- Given records:
* start *

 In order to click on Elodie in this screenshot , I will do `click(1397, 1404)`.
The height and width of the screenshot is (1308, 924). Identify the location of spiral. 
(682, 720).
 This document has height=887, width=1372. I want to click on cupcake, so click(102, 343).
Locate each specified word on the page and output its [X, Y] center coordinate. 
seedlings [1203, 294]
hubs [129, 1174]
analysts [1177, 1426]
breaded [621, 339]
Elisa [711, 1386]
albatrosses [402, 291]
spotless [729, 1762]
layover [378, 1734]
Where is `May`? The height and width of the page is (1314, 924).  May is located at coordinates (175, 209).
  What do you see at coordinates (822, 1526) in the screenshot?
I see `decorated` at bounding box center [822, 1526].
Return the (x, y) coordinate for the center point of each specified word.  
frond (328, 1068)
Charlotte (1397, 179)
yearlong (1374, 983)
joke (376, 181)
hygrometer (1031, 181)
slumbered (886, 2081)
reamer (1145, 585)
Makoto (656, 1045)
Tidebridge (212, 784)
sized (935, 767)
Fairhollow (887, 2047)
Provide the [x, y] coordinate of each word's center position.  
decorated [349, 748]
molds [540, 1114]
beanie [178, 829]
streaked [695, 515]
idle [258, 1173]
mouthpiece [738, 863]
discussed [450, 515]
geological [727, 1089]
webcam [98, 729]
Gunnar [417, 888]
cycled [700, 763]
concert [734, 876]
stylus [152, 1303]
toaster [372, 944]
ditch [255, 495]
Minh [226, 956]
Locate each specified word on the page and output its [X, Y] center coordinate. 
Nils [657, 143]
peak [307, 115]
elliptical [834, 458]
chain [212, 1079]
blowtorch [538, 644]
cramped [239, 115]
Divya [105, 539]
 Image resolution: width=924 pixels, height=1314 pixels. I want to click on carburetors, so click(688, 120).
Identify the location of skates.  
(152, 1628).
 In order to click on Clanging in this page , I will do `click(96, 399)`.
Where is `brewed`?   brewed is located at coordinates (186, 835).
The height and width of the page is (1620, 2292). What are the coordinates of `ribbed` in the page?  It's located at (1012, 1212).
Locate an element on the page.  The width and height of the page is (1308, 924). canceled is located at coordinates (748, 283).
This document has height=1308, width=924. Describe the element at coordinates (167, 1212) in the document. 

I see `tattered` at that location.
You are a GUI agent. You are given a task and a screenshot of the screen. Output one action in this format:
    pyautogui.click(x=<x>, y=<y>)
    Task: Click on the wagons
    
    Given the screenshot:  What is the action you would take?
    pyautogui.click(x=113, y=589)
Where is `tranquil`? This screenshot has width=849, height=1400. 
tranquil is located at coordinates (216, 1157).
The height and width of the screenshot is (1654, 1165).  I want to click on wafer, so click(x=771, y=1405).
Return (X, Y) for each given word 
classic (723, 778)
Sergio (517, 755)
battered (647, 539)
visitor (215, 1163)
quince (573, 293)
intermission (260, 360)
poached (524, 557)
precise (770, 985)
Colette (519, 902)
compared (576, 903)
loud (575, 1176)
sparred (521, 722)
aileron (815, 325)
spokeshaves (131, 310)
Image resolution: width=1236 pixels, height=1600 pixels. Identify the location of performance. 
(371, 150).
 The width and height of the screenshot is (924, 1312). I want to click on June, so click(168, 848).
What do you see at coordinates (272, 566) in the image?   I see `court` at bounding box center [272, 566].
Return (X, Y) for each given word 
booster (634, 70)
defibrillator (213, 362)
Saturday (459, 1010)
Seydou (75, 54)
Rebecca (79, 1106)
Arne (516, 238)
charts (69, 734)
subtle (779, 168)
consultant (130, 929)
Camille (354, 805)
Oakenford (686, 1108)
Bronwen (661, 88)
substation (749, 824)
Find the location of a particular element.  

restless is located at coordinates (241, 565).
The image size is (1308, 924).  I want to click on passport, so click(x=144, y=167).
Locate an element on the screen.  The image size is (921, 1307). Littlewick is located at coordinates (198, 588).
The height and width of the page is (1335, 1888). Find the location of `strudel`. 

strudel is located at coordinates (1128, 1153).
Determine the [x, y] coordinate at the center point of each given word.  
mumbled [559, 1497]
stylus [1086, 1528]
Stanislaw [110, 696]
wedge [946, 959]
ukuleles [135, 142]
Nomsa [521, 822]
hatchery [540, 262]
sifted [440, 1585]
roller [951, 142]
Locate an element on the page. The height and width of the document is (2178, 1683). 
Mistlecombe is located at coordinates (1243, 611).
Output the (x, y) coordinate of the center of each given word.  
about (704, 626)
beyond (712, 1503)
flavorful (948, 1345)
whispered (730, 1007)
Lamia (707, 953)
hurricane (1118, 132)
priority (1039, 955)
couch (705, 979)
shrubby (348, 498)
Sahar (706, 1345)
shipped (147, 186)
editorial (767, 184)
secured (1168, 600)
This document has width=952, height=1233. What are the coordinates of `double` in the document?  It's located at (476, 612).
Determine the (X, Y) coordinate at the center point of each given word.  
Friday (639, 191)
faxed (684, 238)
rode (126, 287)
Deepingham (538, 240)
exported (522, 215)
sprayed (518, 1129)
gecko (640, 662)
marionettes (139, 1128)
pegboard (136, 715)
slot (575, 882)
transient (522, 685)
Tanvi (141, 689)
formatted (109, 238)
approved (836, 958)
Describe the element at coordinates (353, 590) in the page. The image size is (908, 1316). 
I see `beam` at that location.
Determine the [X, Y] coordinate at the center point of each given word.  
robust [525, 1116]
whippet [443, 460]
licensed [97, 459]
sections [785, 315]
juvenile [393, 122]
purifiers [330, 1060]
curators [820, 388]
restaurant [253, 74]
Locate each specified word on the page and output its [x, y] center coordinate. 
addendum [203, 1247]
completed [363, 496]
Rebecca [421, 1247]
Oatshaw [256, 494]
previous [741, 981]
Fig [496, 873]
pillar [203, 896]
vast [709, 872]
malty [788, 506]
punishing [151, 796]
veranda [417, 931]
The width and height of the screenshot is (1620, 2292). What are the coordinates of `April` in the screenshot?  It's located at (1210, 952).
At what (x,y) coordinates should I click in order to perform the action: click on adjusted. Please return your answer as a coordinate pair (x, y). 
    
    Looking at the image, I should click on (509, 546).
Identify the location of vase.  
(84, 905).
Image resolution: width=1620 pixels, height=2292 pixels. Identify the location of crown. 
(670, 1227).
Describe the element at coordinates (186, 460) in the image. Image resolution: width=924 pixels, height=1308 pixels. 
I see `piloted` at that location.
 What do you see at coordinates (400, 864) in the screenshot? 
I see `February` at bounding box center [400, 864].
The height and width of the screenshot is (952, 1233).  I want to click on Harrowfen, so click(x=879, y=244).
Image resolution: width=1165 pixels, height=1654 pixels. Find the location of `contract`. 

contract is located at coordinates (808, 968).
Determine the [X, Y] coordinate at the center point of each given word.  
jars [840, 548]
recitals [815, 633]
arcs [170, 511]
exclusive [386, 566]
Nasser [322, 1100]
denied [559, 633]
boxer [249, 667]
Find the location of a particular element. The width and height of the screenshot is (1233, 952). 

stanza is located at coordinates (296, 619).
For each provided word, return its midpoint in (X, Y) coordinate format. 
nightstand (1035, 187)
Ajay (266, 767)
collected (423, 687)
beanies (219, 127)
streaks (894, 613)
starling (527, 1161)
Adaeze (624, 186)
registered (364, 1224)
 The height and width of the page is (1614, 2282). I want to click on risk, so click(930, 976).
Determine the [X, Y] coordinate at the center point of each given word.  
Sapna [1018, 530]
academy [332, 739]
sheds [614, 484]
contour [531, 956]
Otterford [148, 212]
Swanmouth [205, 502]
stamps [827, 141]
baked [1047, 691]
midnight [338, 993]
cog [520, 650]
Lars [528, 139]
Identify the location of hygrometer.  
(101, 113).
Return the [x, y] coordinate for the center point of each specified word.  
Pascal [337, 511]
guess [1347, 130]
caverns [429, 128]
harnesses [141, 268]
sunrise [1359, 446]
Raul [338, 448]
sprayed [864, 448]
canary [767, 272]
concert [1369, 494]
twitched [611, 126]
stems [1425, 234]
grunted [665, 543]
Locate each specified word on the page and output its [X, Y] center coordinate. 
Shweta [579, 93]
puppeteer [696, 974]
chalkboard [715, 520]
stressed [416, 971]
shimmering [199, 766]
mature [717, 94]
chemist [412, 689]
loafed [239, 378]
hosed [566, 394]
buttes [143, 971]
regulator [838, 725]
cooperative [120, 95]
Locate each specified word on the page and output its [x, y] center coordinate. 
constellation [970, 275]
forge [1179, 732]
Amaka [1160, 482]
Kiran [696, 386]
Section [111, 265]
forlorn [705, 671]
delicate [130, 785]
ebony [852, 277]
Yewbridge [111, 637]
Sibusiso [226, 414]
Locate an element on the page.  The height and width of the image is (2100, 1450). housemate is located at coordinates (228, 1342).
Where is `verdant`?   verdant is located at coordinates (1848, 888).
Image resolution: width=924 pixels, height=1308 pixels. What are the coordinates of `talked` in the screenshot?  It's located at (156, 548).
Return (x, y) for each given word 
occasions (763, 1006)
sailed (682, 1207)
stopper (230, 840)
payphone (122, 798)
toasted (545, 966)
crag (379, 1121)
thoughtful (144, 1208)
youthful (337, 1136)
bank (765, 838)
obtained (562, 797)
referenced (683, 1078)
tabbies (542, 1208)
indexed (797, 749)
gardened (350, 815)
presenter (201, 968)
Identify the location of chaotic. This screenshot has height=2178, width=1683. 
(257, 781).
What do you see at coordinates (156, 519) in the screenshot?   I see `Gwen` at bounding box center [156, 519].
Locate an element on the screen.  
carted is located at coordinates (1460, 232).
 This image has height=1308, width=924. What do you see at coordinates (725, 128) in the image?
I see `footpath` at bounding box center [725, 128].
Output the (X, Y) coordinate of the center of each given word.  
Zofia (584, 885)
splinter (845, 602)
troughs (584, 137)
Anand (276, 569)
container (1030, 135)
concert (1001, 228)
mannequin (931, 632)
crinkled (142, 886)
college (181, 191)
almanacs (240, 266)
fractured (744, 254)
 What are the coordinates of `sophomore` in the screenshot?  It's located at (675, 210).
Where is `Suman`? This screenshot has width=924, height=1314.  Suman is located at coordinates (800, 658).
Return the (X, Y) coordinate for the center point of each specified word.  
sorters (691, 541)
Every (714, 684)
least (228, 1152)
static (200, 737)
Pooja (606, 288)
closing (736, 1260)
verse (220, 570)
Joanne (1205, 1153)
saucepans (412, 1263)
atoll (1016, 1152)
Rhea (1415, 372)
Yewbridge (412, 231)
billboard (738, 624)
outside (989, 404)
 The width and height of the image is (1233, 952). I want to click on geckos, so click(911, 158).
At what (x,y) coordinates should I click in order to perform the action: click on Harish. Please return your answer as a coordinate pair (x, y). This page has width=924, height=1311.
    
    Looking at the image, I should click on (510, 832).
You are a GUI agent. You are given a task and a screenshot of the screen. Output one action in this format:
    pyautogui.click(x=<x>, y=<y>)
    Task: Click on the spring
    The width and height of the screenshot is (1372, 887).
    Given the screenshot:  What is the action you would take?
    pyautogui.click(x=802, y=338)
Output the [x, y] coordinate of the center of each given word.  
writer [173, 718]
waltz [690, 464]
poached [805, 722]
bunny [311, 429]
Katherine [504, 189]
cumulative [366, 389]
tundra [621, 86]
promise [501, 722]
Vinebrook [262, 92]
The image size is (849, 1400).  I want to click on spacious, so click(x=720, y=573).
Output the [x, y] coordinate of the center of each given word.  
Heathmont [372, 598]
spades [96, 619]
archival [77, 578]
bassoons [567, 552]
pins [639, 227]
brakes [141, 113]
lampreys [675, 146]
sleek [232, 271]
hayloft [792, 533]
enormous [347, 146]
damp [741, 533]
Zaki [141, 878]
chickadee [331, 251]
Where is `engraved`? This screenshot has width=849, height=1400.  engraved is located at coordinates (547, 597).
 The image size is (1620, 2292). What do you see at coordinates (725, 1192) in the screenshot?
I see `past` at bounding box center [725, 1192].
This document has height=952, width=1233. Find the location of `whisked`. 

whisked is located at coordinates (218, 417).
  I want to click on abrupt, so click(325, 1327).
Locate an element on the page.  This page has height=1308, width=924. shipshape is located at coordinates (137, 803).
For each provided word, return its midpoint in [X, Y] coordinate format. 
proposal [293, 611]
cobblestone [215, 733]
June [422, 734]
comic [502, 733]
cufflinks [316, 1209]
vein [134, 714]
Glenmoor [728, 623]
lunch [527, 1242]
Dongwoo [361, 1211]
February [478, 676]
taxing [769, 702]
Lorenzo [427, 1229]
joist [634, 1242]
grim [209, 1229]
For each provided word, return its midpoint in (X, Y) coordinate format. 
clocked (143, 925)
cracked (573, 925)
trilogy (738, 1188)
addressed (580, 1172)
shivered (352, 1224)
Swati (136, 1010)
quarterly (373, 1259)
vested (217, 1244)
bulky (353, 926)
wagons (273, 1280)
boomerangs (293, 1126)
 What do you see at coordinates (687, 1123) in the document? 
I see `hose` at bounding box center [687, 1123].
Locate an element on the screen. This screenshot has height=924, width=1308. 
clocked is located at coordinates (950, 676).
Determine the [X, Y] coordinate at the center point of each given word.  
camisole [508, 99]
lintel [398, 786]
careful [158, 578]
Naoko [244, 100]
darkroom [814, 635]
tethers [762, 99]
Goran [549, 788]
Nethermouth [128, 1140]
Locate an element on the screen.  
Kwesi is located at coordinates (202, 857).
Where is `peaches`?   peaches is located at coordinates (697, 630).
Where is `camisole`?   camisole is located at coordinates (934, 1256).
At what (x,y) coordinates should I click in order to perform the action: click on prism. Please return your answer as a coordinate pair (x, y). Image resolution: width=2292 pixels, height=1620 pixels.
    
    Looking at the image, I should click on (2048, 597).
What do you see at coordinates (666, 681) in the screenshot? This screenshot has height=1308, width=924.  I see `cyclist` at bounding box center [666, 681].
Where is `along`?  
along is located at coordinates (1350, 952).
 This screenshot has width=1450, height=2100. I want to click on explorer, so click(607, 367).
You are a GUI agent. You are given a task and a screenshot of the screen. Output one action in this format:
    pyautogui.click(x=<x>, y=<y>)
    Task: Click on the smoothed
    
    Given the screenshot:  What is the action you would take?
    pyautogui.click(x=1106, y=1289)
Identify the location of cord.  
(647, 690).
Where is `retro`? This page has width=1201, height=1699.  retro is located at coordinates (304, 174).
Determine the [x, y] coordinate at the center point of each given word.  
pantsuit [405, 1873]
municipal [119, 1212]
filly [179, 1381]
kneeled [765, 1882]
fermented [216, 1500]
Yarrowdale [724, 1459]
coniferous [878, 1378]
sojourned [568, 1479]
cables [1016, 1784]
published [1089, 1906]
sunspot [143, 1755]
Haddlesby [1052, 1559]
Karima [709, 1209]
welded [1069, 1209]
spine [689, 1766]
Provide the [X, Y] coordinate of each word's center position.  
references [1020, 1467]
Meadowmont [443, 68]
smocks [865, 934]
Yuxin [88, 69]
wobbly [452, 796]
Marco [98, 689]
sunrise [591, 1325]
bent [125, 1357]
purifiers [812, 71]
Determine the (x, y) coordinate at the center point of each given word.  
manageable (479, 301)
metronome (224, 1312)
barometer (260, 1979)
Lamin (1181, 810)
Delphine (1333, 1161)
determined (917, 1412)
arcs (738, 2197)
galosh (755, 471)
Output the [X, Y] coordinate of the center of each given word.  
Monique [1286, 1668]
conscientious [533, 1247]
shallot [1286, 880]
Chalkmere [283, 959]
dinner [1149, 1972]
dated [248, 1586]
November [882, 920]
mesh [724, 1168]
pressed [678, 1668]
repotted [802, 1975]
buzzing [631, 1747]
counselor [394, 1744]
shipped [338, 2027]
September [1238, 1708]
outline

* end *

Pull out the rows above word for word, starting at the row that contains "midnight [338, 993]" and ending at the row that contains "twitched [611, 126]", with both of those rows included.

- Output of the exercise:
midnight [338, 993]
cog [520, 650]
Lars [528, 139]
Identify the location of hygrometer.  
(101, 113).
Return the [x, y] coordinate for the center point of each specified word.  
Pascal [337, 511]
guess [1347, 130]
caverns [429, 128]
harnesses [141, 268]
sunrise [1359, 446]
Raul [338, 448]
sprayed [864, 448]
canary [767, 272]
concert [1369, 494]
twitched [611, 126]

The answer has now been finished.